## What is being asked
Could you copy every line in the listing below that has the word "grey"?

[[ Record excerpts open ]]

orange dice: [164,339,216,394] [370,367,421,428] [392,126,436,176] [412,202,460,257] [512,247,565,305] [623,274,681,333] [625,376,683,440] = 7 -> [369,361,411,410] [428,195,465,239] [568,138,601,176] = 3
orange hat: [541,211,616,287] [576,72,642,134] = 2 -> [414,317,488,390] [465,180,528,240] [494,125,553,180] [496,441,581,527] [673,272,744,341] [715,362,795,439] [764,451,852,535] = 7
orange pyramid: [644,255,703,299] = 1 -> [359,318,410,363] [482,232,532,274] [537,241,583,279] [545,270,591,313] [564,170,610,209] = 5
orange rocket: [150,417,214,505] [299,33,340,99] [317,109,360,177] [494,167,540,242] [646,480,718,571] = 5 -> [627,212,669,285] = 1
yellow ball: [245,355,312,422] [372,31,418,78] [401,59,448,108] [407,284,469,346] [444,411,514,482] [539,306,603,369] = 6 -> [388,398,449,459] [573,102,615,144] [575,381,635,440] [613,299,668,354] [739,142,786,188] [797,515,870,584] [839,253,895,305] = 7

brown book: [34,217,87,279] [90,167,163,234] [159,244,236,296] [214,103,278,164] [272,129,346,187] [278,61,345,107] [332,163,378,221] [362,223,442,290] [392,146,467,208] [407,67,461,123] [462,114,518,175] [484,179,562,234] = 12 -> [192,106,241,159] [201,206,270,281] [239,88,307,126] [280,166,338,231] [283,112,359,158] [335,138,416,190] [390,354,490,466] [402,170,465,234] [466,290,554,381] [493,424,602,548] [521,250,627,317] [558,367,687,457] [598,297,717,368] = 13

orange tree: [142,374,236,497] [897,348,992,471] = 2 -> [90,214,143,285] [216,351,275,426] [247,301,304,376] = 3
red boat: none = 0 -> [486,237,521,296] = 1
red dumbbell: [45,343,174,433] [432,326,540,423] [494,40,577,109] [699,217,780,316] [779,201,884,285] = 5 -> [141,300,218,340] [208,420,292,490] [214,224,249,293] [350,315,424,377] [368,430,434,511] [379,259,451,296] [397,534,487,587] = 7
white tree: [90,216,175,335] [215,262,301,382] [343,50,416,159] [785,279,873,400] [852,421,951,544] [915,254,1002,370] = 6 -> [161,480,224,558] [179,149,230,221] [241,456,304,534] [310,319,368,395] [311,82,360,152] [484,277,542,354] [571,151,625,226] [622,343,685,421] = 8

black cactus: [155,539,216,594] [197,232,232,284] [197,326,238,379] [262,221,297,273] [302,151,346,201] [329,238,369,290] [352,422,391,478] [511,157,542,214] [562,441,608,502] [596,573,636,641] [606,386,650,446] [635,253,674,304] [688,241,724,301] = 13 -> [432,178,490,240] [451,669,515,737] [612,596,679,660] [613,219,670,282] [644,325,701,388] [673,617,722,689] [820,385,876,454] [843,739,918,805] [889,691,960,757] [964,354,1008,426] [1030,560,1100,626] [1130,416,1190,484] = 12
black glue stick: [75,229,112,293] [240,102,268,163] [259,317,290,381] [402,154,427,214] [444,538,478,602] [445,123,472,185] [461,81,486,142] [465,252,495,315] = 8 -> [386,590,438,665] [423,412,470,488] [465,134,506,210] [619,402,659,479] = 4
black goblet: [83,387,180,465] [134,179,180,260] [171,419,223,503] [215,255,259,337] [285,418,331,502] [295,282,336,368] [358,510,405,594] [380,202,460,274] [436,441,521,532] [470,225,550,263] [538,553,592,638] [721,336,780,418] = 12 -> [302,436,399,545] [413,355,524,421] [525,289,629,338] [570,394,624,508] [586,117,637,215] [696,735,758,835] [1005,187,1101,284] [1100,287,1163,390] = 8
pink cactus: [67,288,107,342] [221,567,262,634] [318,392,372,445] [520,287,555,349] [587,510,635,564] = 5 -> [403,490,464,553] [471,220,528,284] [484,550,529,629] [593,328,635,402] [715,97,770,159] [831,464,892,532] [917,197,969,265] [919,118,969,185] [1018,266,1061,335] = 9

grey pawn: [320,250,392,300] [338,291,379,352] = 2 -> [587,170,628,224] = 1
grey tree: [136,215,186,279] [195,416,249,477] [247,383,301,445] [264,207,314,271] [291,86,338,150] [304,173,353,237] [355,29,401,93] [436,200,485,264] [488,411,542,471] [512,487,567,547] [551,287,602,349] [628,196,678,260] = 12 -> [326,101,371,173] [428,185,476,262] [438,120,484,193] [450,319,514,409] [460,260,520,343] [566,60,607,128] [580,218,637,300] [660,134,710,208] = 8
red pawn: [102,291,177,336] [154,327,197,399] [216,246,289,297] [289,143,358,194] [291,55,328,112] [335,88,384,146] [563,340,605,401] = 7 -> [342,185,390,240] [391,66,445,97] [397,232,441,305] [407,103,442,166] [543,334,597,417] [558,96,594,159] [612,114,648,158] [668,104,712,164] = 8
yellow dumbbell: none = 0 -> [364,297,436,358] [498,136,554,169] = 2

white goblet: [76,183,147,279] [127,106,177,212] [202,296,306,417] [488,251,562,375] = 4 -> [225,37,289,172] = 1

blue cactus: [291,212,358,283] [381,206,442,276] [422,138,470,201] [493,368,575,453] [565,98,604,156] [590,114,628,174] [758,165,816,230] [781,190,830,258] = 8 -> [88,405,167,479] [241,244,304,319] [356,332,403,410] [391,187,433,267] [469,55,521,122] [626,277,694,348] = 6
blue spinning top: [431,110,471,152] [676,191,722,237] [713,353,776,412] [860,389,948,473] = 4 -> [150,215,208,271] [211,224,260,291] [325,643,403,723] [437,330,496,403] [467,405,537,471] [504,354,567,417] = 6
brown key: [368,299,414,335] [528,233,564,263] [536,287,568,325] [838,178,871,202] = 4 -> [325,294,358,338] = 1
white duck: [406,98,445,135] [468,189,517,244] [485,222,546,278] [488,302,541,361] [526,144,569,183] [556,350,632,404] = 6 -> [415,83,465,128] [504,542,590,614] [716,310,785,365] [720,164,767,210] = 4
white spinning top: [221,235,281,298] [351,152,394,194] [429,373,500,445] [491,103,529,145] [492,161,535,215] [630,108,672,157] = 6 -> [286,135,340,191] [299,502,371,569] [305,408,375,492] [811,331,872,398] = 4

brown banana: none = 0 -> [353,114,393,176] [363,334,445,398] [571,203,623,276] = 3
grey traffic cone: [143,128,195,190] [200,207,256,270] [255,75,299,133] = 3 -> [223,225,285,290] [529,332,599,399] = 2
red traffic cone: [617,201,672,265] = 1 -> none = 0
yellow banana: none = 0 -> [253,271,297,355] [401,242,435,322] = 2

[[ Record excerpts closed ]]

## Your solution
grey pawn: [320,250,392,300] [338,291,379,352] = 2 -> [587,170,628,224] = 1
grey tree: [136,215,186,279] [195,416,249,477] [247,383,301,445] [264,207,314,271] [291,86,338,150] [304,173,353,237] [355,29,401,93] [436,200,485,264] [488,411,542,471] [512,487,567,547] [551,287,602,349] [628,196,678,260] = 12 -> [326,101,371,173] [428,185,476,262] [438,120,484,193] [450,319,514,409] [460,260,520,343] [566,60,607,128] [580,218,637,300] [660,134,710,208] = 8
grey traffic cone: [143,128,195,190] [200,207,256,270] [255,75,299,133] = 3 -> [223,225,285,290] [529,332,599,399] = 2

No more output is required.